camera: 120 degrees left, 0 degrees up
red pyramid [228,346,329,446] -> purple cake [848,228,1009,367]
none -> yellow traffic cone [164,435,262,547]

--

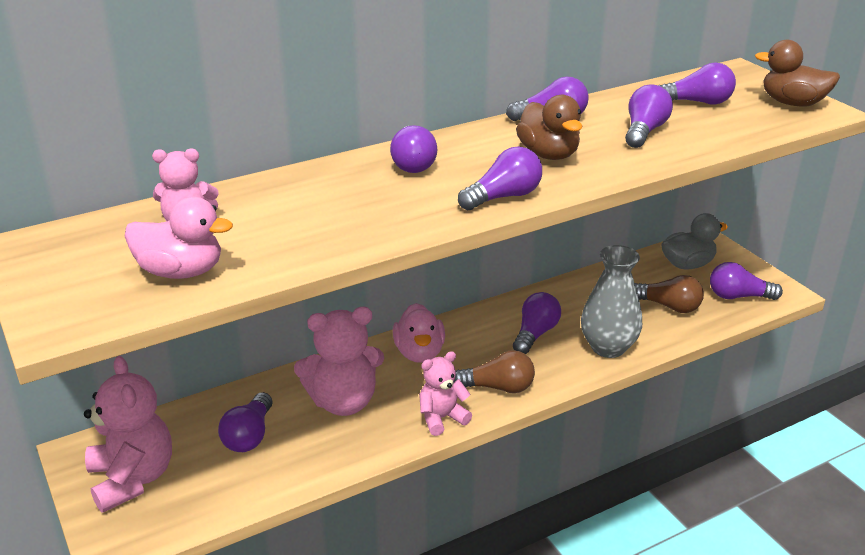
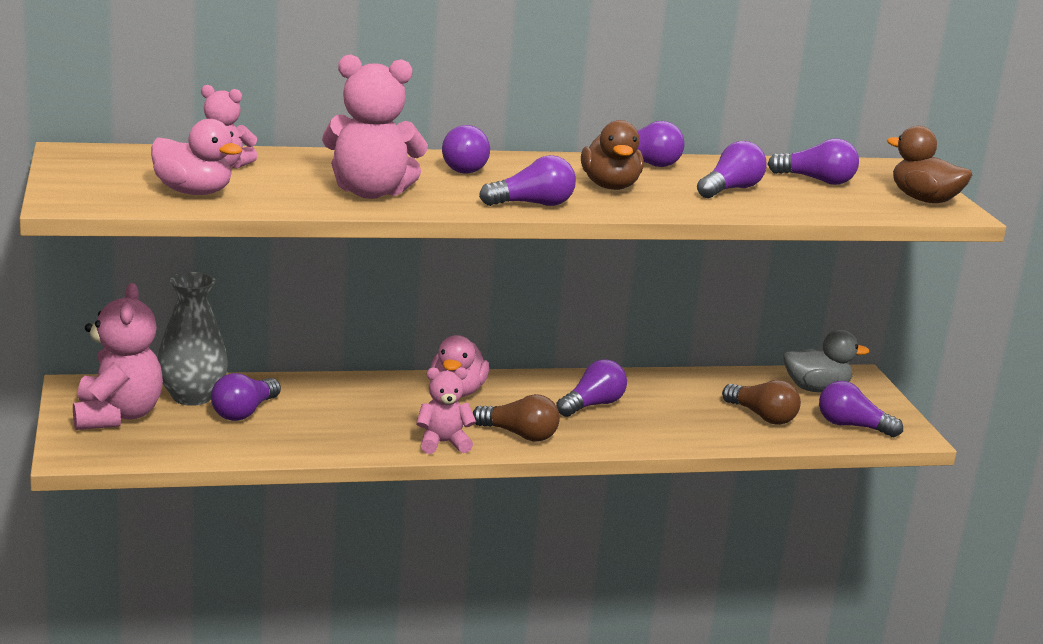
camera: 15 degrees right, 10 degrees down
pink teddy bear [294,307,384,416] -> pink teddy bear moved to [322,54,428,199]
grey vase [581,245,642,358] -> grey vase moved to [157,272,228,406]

* * *

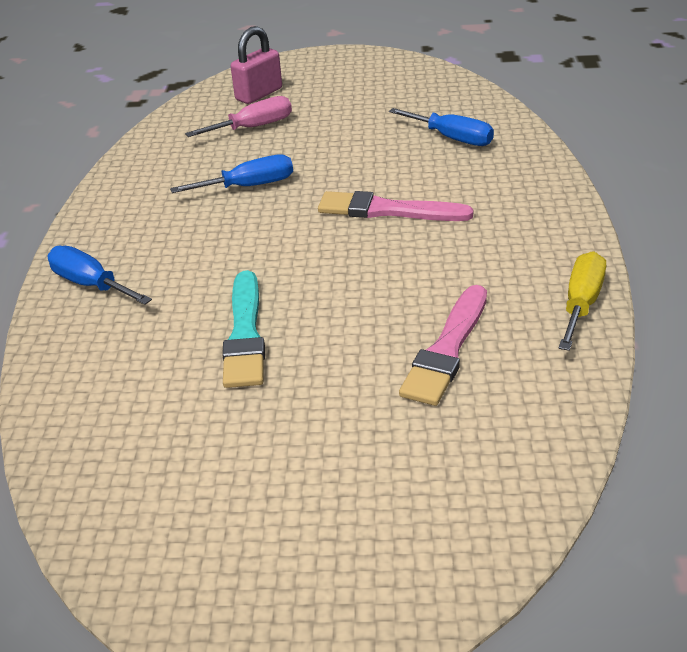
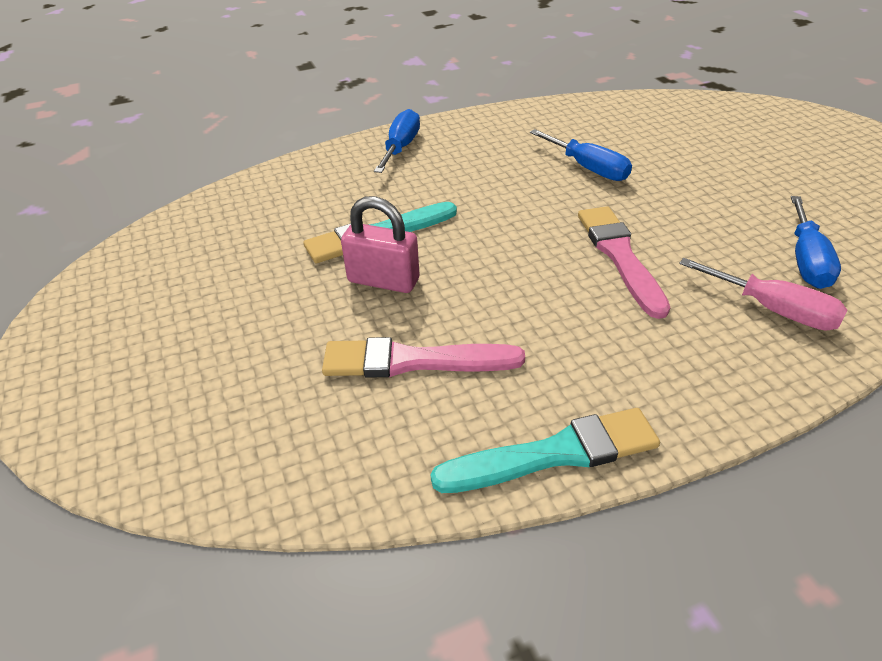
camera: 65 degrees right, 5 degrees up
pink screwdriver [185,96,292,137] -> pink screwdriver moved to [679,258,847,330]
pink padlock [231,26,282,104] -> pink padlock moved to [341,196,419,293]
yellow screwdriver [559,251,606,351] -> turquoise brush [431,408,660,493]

*Assigned task:* Looking at the entries above, can you reproduce exactly the lines from the one that holds "pink screwdriver [185,96,292,137]" through the one that holds "yellow screwdriver [559,251,606,351]", and only those?

*Written reply:*
pink screwdriver [185,96,292,137] -> pink screwdriver moved to [679,258,847,330]
pink padlock [231,26,282,104] -> pink padlock moved to [341,196,419,293]
yellow screwdriver [559,251,606,351] -> turquoise brush [431,408,660,493]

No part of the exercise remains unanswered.